**** Entries provided ****

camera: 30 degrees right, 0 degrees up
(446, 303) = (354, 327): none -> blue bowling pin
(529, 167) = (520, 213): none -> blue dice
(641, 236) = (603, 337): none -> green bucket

****
**** Entries provided ****

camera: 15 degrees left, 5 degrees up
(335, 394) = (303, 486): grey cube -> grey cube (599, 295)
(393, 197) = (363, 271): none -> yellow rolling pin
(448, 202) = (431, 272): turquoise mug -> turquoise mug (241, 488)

****

-- Exercise prompt --
Give back exactly the lines above starting at the line where "camera: 15 degrees left, 5 degrees up" appears and ending at the line where "(448, 202) = (431, 272): turquoise" appears, both included, with no other lines.

-- Response to this task --
camera: 15 degrees left, 5 degrees up
(335, 394) = (303, 486): grey cube -> grey cube (599, 295)
(393, 197) = (363, 271): none -> yellow rolling pin
(448, 202) = (431, 272): turquoise mug -> turquoise mug (241, 488)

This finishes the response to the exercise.